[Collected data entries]
* * *

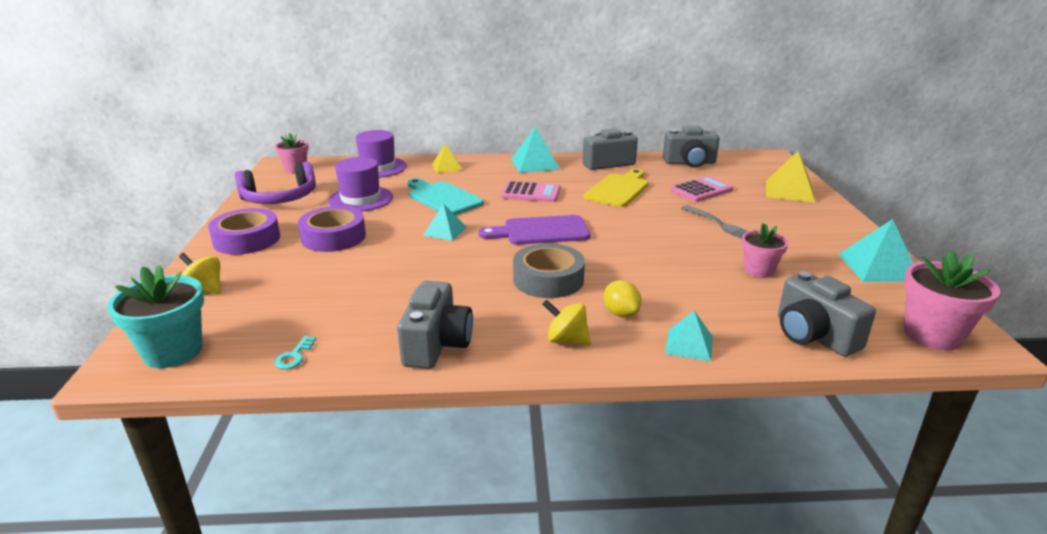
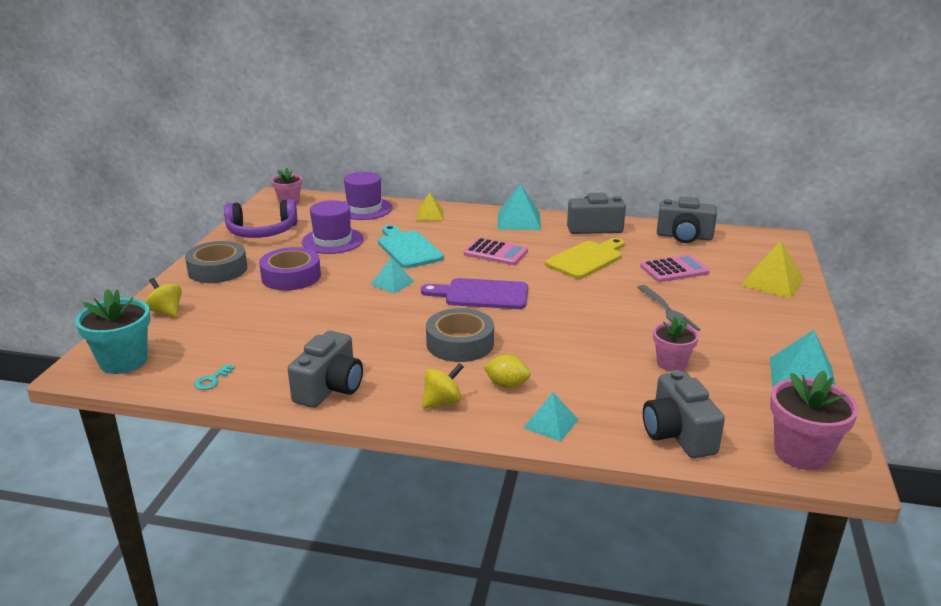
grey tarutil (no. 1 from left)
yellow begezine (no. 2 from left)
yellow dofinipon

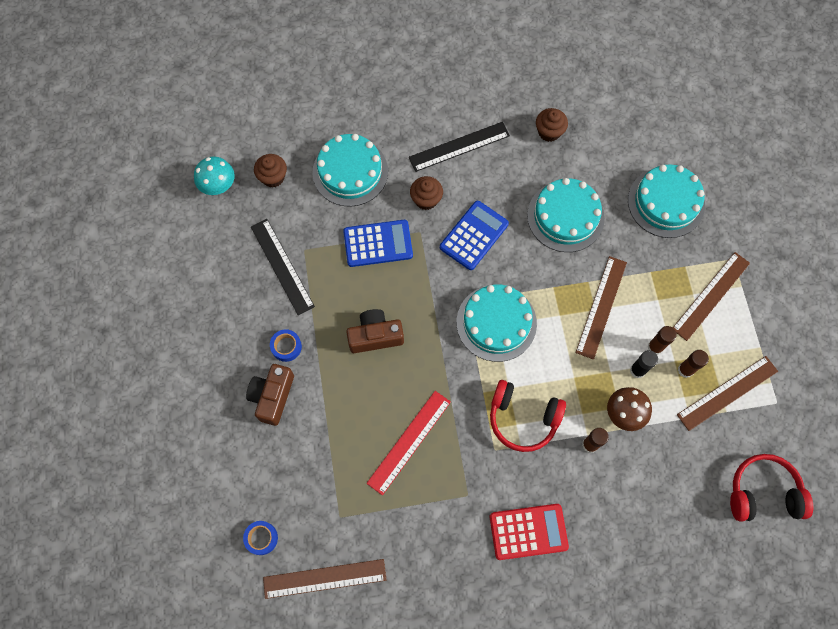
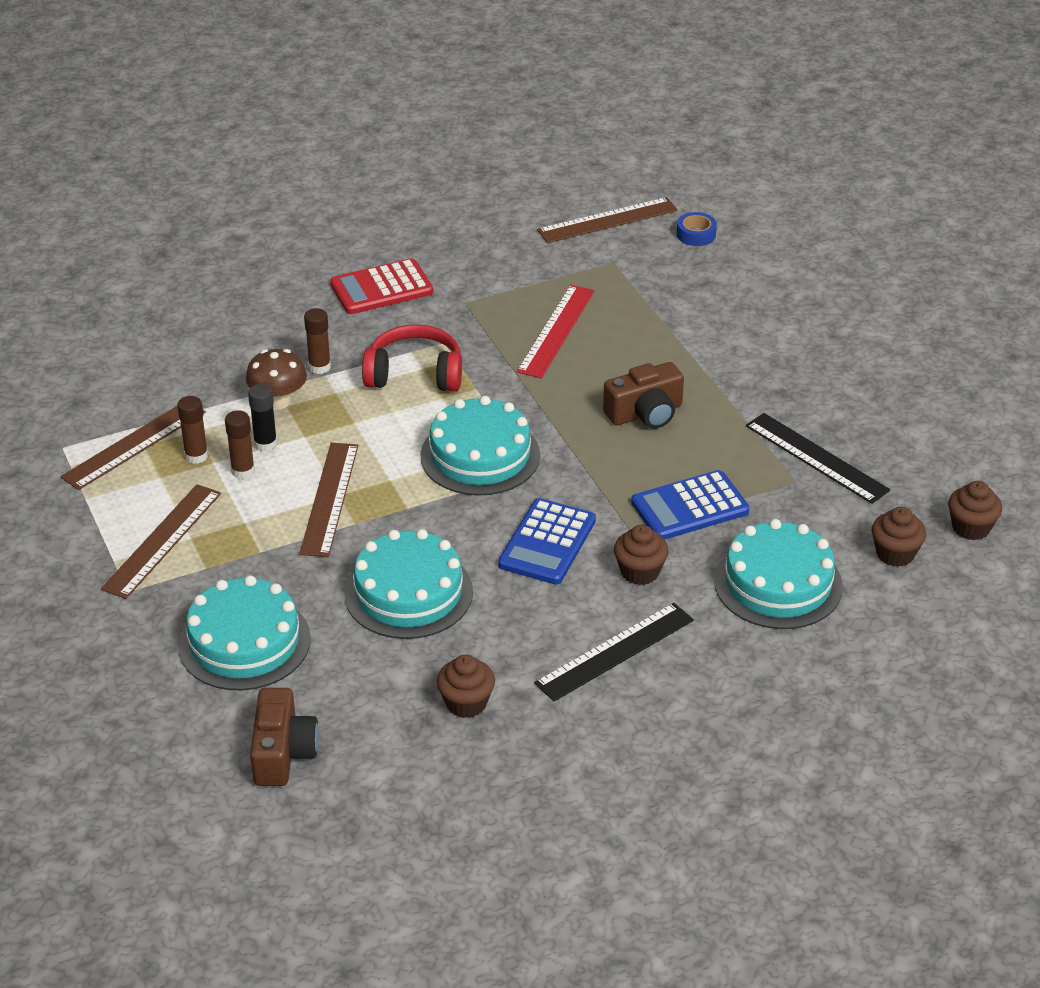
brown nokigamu (no. 4 from left)
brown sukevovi (no. 1 from left)
blue tarutil (no. 2 from left in the first image)
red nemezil (no. 2 from left in the first image)

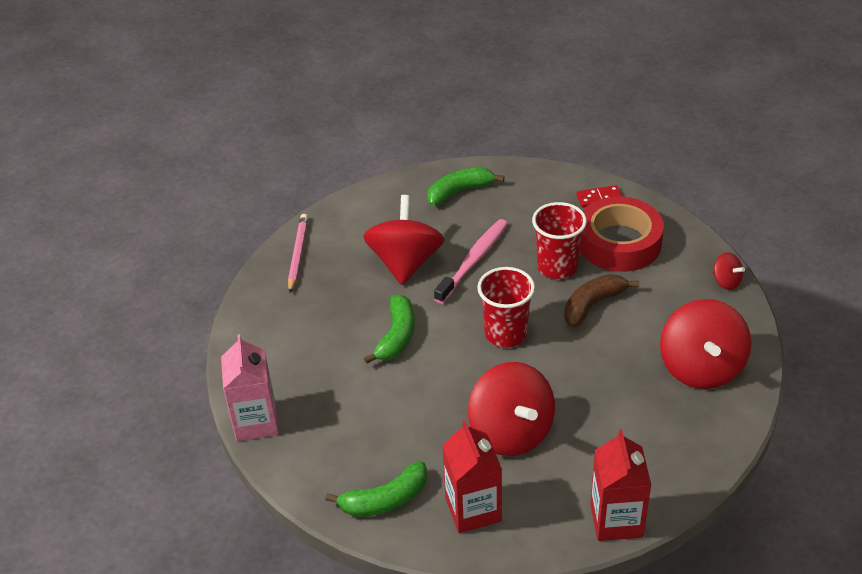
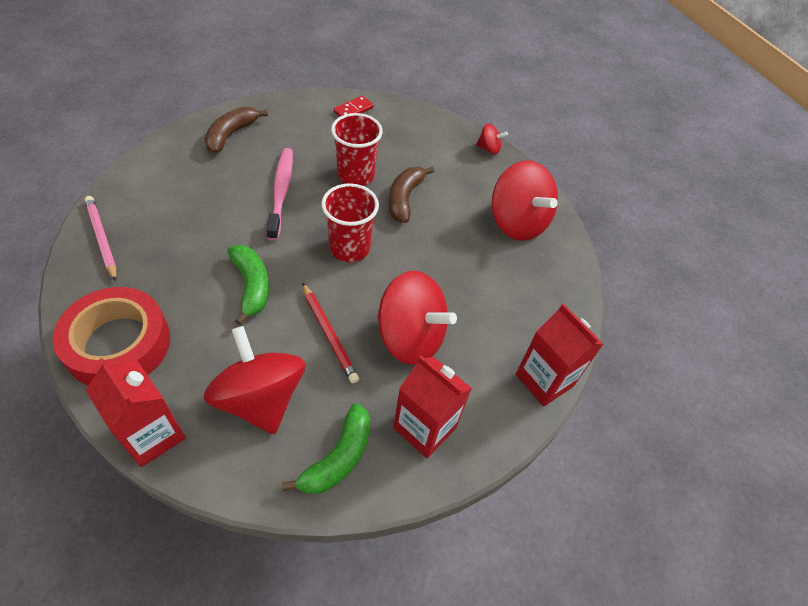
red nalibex (no. 1 from left)
red begezine (no. 1 from left)
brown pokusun (no. 1 from left)
red tarutil
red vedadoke

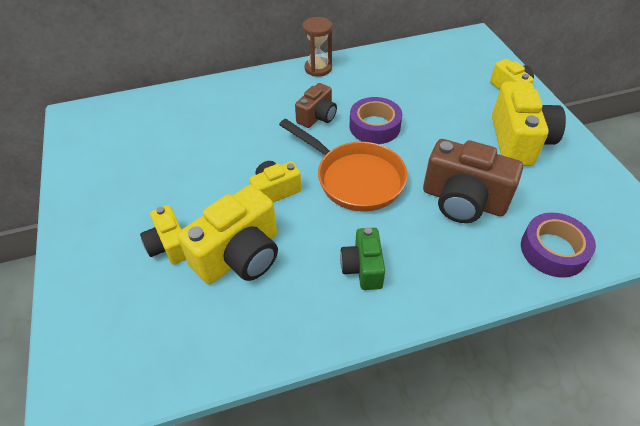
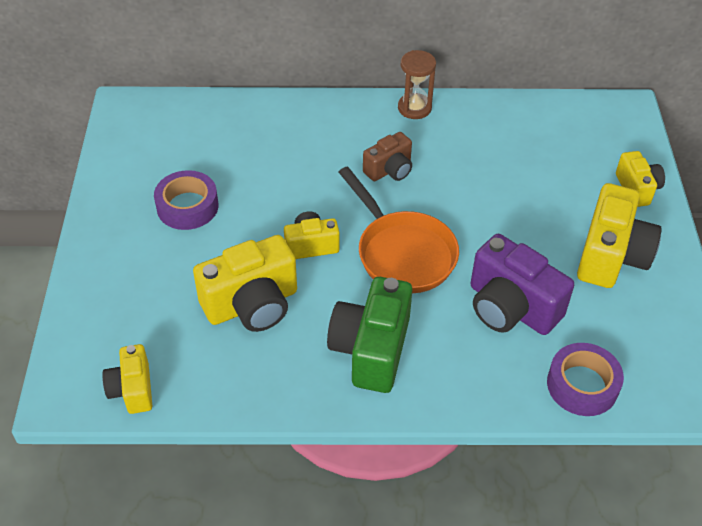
yellow sukevovi (no. 1 from left)
green sukevovi
purple tarutil (no. 1 from left)
purple sukevovi

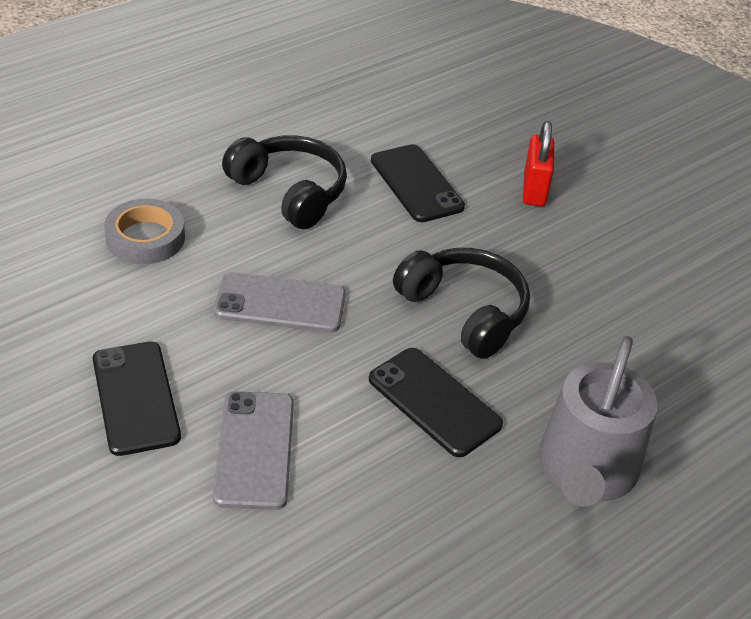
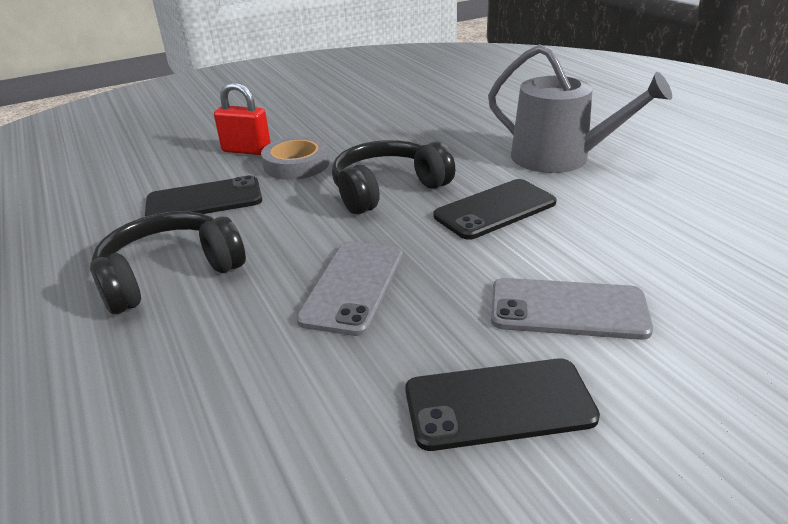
grey tarutil

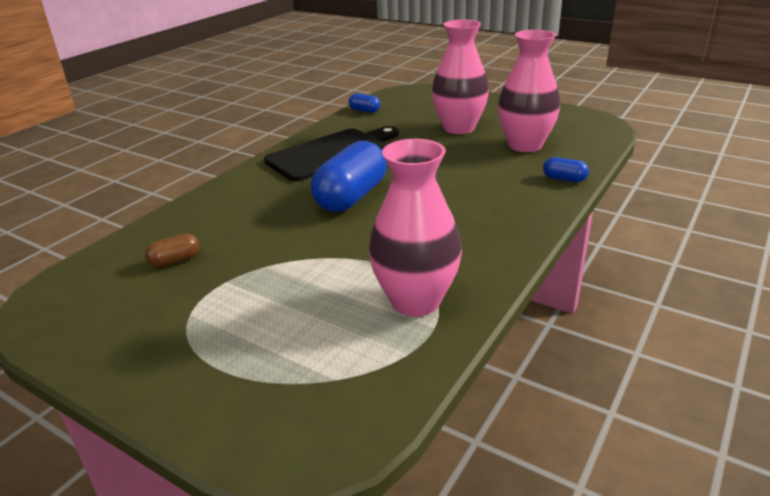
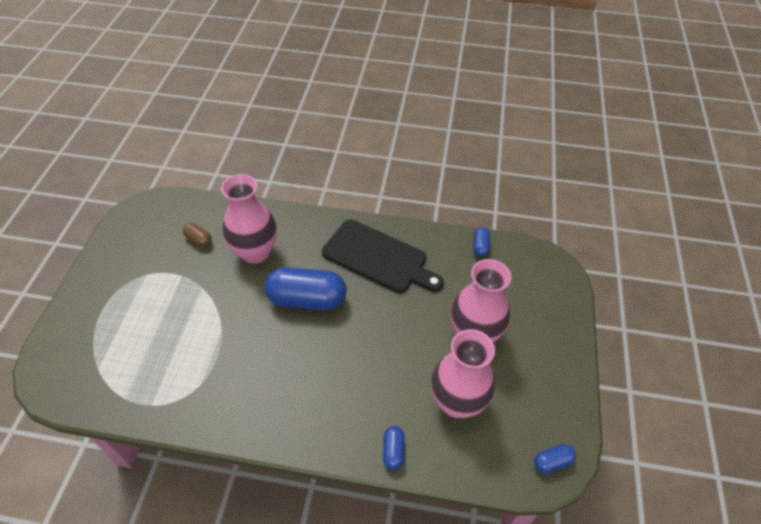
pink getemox (no. 1 from left)
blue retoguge (no. 4 from left)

* * *

§ **DESCRIPTION OF THE TASK**
Output every entry above exactly, minus the pictures.

§ **TASK RESULT**
grey tarutil (no. 1 from left)
yellow begezine (no. 2 from left)
yellow dofinipon

brown nokigamu (no. 4 from left)
brown sukevovi (no. 1 from left)
blue tarutil (no. 2 from left in the first image)
red nemezil (no. 2 from left in the first image)

red nalibex (no. 1 from left)
red begezine (no. 1 from left)
brown pokusun (no. 1 from left)
red tarutil
red vedadoke

yellow sukevovi (no. 1 from left)
green sukevovi
purple tarutil (no. 1 from left)
purple sukevovi

grey tarutil

pink getemox (no. 1 from left)
blue retoguge (no. 4 from left)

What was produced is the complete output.